= Work request =
Please return only the lines from the one holding "SONAR3: SRF05 -> HC-SR04" through the one holding "DRIVER2: TB6612 -> L9110S", exactly as they appear in the records below, both ends included.

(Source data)
◆ ◆ ◆

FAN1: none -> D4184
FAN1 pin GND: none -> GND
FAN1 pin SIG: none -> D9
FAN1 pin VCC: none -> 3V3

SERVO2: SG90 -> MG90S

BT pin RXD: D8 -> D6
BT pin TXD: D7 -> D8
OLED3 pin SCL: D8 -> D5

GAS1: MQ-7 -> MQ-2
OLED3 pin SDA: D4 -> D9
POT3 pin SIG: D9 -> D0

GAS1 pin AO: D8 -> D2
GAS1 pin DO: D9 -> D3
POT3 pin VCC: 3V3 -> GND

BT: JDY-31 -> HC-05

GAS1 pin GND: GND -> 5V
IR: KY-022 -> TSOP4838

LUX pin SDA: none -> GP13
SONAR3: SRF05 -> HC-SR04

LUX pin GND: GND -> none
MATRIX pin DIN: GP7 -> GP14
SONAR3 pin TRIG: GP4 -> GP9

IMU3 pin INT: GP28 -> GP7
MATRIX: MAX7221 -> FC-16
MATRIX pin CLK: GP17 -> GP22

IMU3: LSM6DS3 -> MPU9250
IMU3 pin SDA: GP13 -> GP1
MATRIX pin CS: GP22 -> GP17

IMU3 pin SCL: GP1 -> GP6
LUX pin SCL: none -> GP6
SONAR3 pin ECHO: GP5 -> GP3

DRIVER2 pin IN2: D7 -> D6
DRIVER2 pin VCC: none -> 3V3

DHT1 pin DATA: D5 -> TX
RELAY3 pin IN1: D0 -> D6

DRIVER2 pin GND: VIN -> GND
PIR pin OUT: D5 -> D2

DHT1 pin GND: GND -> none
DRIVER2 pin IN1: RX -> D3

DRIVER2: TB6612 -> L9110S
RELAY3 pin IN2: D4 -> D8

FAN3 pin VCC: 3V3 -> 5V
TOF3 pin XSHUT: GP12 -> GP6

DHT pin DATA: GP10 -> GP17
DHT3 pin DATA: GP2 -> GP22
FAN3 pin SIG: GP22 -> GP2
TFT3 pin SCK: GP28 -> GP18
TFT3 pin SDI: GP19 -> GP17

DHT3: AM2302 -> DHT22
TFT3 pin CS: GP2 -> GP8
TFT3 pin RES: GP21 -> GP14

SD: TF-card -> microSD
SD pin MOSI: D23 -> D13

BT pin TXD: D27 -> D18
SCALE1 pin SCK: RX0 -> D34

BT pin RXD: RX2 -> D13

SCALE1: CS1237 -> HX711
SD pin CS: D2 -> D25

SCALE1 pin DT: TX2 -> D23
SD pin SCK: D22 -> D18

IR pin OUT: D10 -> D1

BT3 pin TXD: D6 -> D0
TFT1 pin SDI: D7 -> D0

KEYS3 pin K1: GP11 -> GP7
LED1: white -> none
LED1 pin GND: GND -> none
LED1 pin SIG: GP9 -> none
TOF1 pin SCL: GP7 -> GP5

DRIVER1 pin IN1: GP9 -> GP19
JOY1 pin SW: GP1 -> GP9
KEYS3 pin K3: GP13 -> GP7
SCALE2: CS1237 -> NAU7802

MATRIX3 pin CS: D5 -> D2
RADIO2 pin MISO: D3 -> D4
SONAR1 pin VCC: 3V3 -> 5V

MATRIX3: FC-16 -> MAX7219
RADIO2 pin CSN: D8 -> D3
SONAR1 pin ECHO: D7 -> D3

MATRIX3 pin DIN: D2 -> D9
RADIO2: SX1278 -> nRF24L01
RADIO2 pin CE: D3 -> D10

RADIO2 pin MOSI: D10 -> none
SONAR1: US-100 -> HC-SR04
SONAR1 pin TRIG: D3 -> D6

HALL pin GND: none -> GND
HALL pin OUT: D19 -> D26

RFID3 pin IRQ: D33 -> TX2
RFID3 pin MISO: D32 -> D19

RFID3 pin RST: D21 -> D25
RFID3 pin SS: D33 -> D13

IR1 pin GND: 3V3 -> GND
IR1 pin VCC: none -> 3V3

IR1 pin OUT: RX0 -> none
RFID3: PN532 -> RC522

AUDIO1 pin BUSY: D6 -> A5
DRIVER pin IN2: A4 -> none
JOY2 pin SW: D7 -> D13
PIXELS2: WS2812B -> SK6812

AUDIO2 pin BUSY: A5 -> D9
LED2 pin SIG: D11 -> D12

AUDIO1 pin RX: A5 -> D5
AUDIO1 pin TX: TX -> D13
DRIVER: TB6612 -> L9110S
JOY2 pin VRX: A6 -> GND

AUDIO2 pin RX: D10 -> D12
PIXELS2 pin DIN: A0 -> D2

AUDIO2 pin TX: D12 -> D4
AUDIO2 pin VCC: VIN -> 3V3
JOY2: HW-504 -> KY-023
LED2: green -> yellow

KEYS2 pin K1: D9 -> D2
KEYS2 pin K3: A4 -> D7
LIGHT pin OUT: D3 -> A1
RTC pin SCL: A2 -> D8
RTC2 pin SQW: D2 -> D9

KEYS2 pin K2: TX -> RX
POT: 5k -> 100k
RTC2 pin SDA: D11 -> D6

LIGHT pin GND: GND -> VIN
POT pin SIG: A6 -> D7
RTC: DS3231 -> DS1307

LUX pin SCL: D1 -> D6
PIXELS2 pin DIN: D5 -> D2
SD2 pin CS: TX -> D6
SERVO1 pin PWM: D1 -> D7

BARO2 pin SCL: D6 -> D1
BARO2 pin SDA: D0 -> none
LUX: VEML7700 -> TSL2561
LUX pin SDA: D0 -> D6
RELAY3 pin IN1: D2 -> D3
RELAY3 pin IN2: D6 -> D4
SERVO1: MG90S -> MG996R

◆ ◆ ◆

= Result =
SONAR3: SRF05 -> HC-SR04

LUX pin GND: GND -> none
MATRIX pin DIN: GP7 -> GP14
SONAR3 pin TRIG: GP4 -> GP9

IMU3 pin INT: GP28 -> GP7
MATRIX: MAX7221 -> FC-16
MATRIX pin CLK: GP17 -> GP22

IMU3: LSM6DS3 -> MPU9250
IMU3 pin SDA: GP13 -> GP1
MATRIX pin CS: GP22 -> GP17

IMU3 pin SCL: GP1 -> GP6
LUX pin SCL: none -> GP6
SONAR3 pin ECHO: GP5 -> GP3

DRIVER2 pin IN2: D7 -> D6
DRIVER2 pin VCC: none -> 3V3

DHT1 pin DATA: D5 -> TX
RELAY3 pin IN1: D0 -> D6

DRIVER2 pin GND: VIN -> GND
PIR pin OUT: D5 -> D2

DHT1 pin GND: GND -> none
DRIVER2 pin IN1: RX -> D3

DRIVER2: TB6612 -> L9110S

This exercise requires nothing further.